§ Data provided:
· · · ·
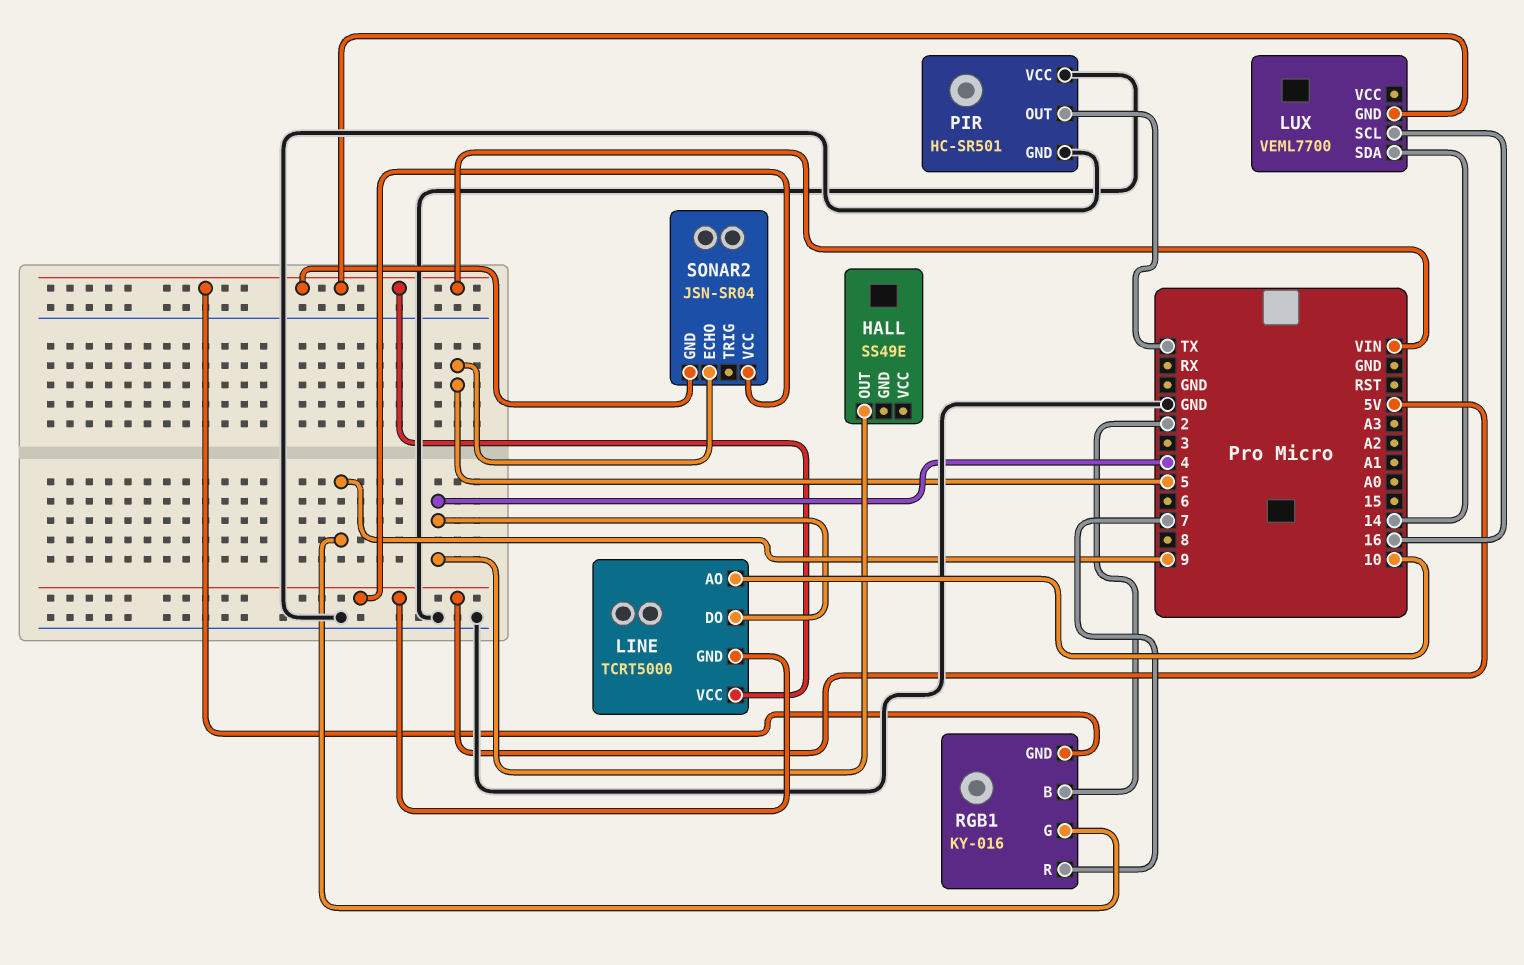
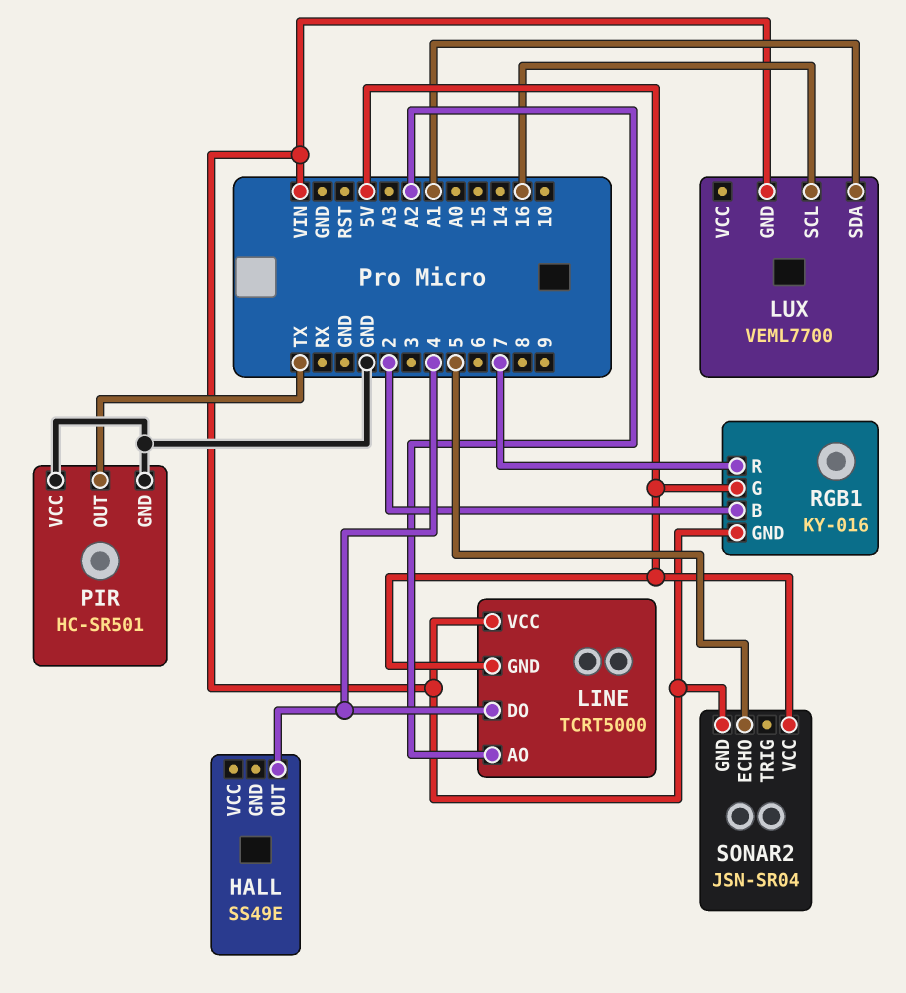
LINE pin AO: 10 -> A2
LUX pin SDA: 14 -> A1
RGB1 pin G: 9 -> 5V

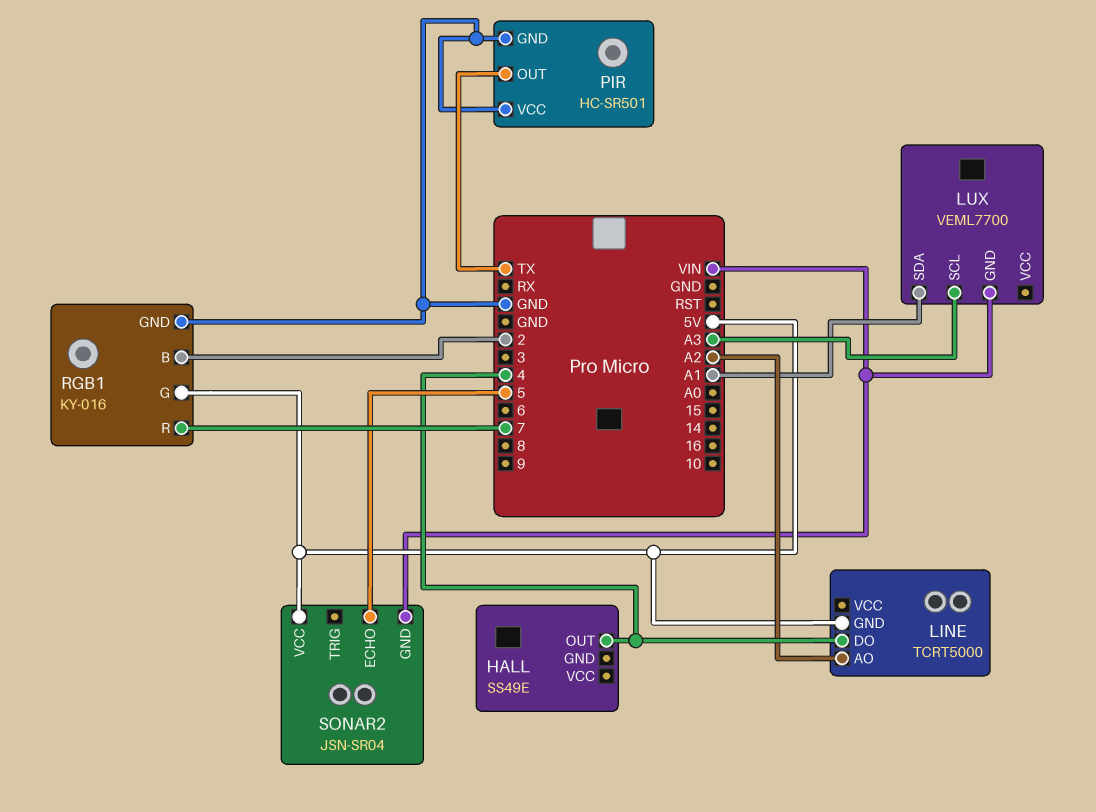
LINE pin VCC: VIN -> none
LUX pin SCL: 16 -> A3
RGB1 pin GND: VIN -> GND

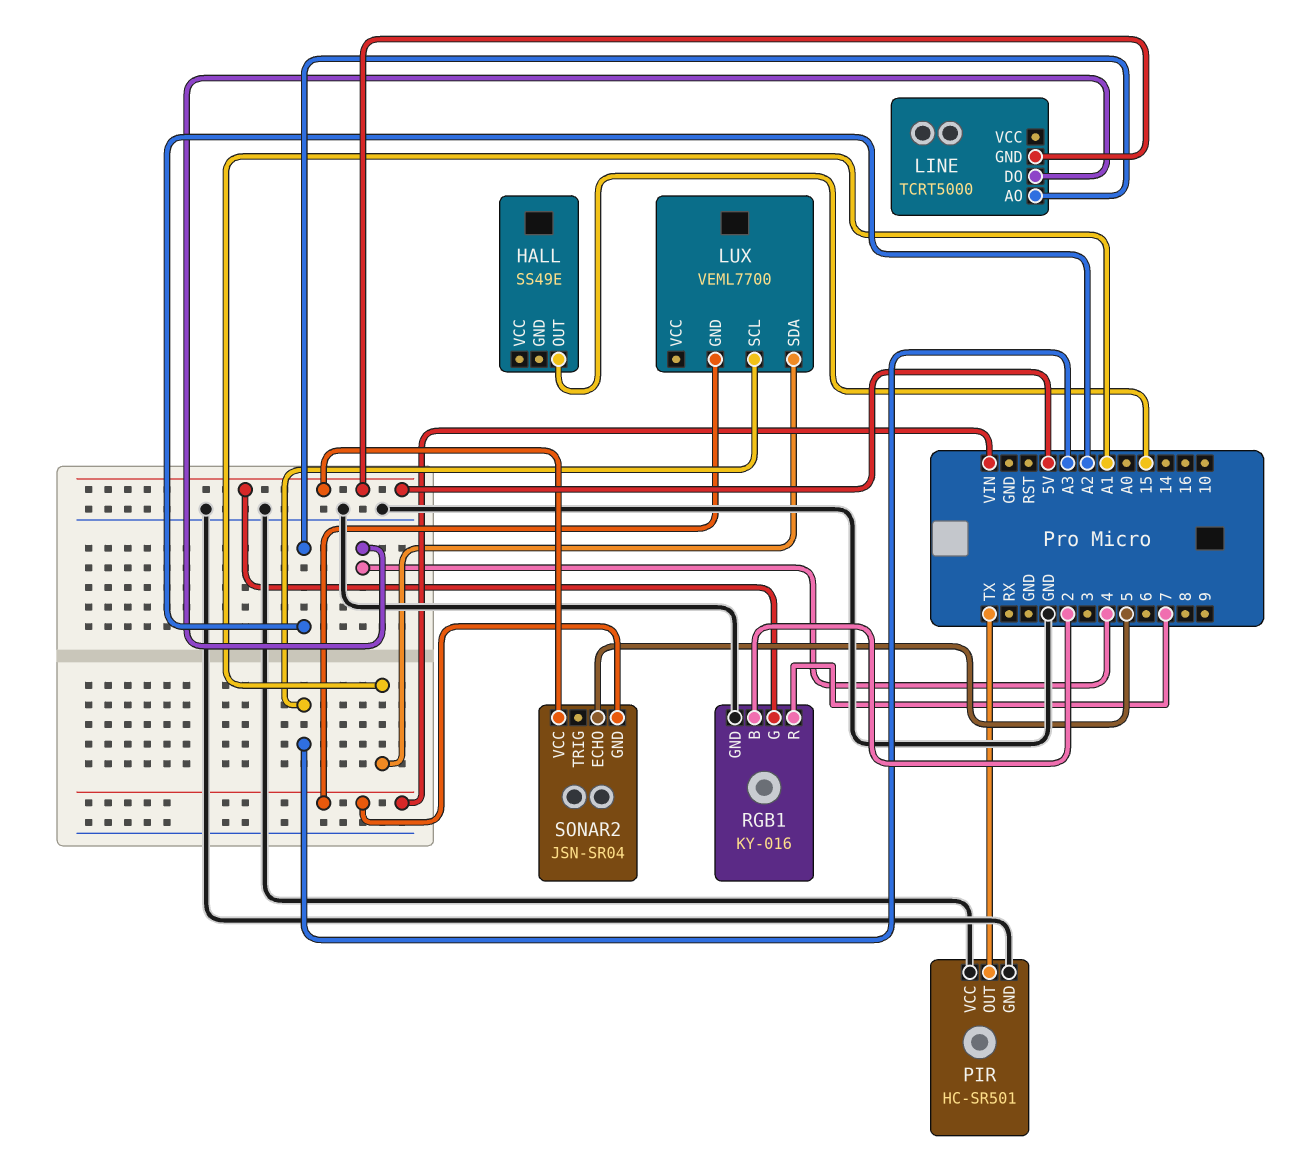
HALL pin OUT: 4 -> 15

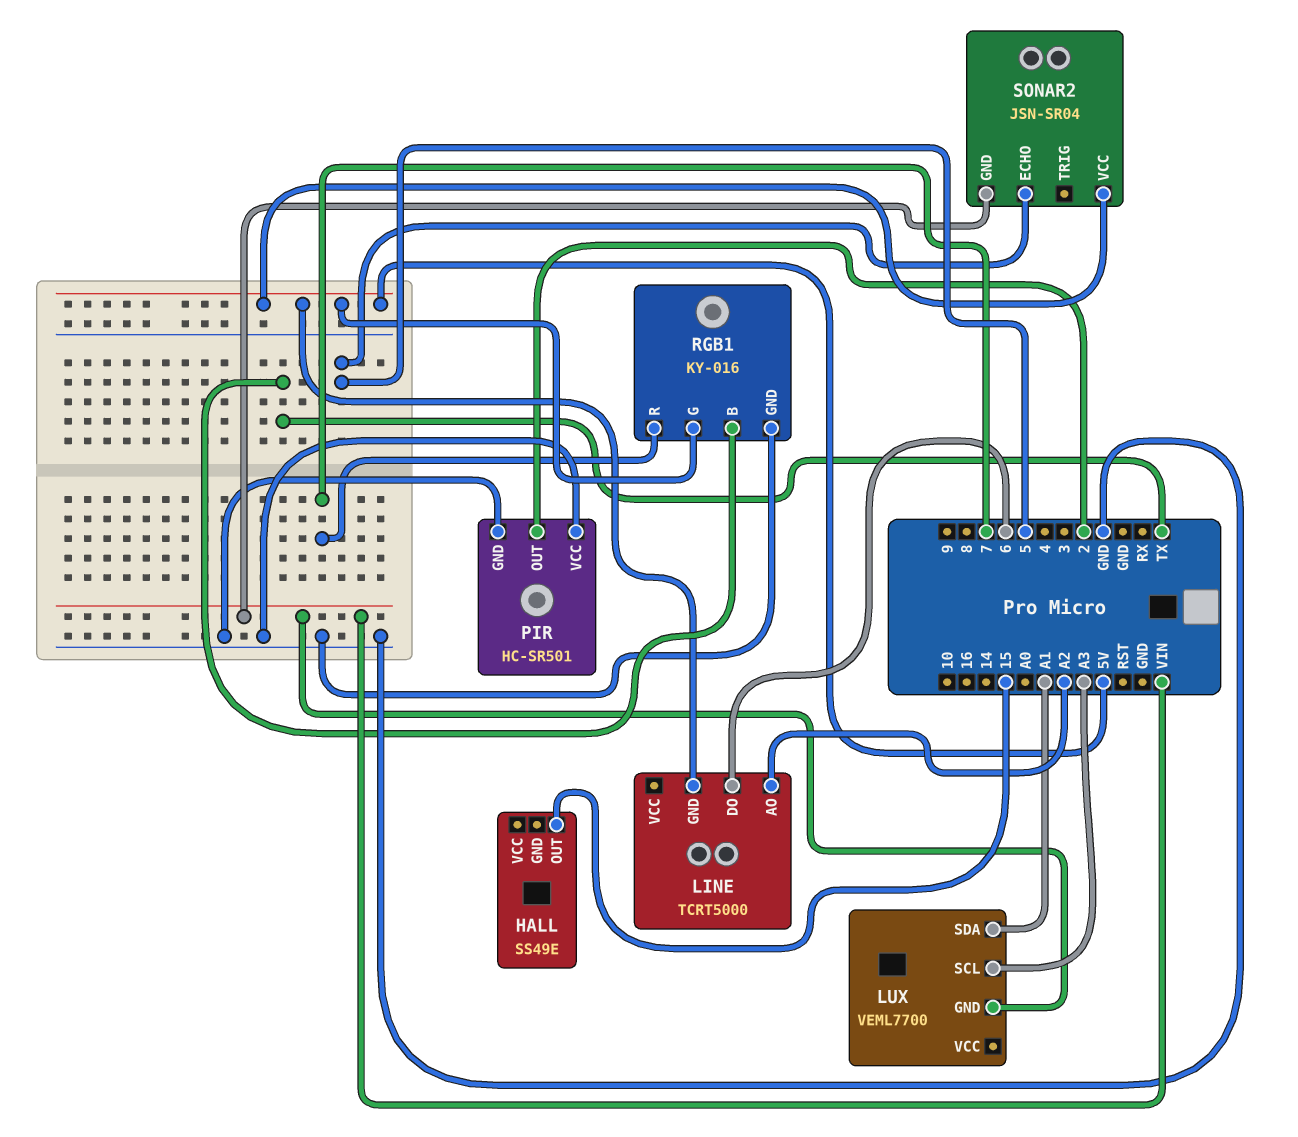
LINE pin DO: 4 -> 6
PIR pin OUT: TX -> 2
RGB1 pin B: 2 -> TX

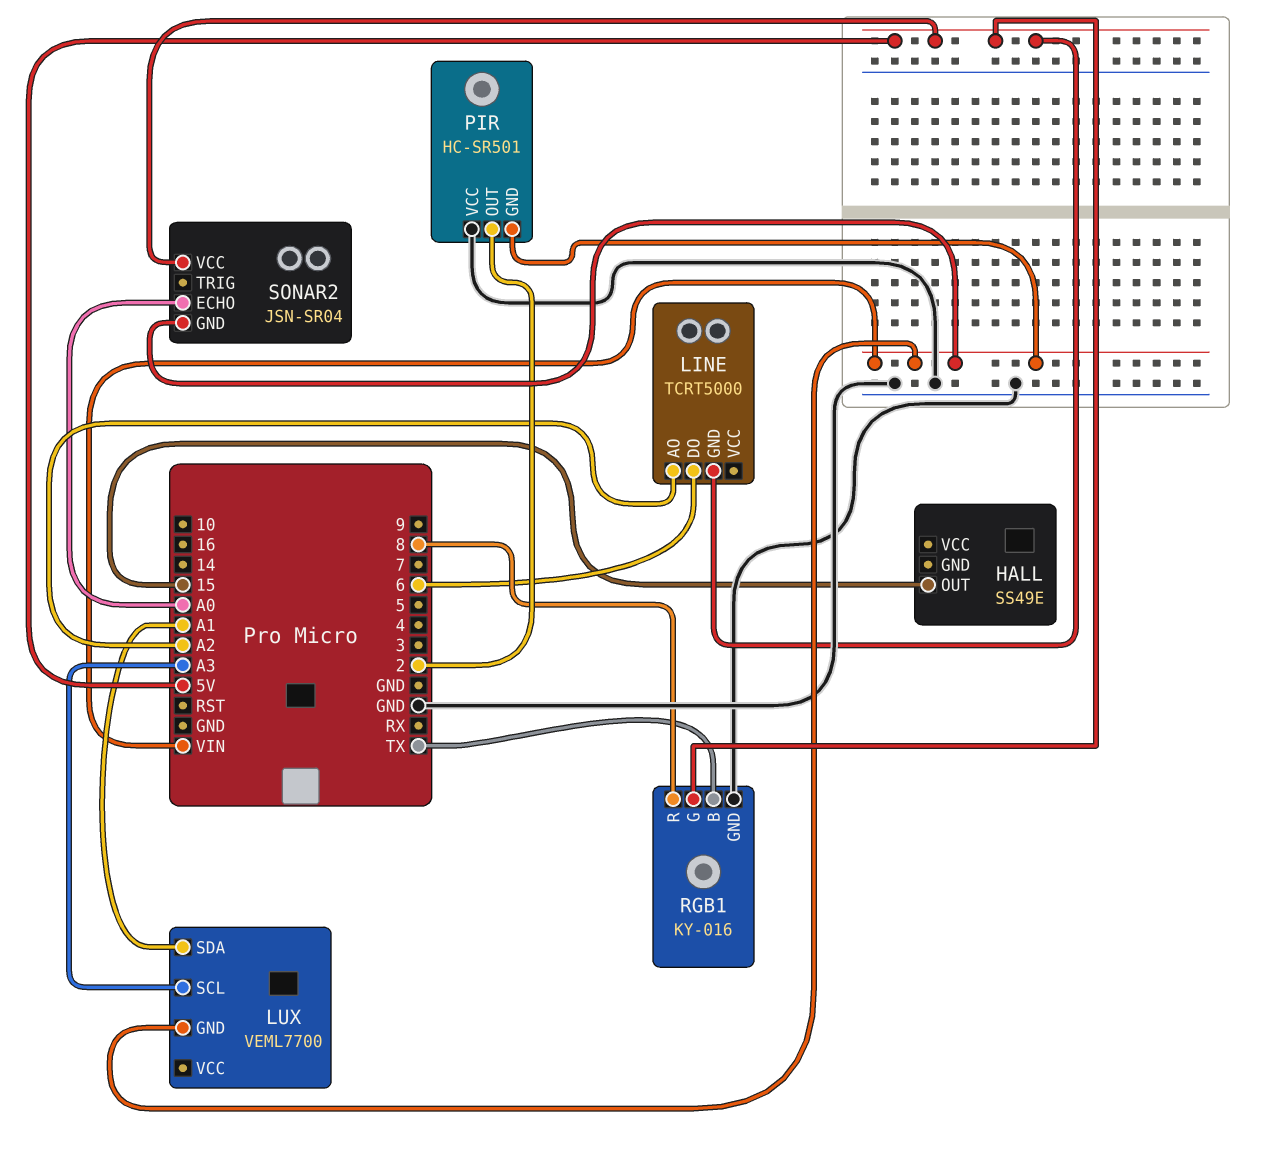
PIR pin GND: GND -> VIN
RGB1 pin R: 7 -> 8
SONAR2 pin ECHO: 5 -> A0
· · · ·
Give the data above again exactly. Leave the pictures out.

LINE pin AO: 10 -> A2
LUX pin SDA: 14 -> A1
RGB1 pin G: 9 -> 5V

LINE pin VCC: VIN -> none
LUX pin SCL: 16 -> A3
RGB1 pin GND: VIN -> GND

HALL pin OUT: 4 -> 15

LINE pin DO: 4 -> 6
PIR pin OUT: TX -> 2
RGB1 pin B: 2 -> TX

PIR pin GND: GND -> VIN
RGB1 pin R: 7 -> 8
SONAR2 pin ECHO: 5 -> A0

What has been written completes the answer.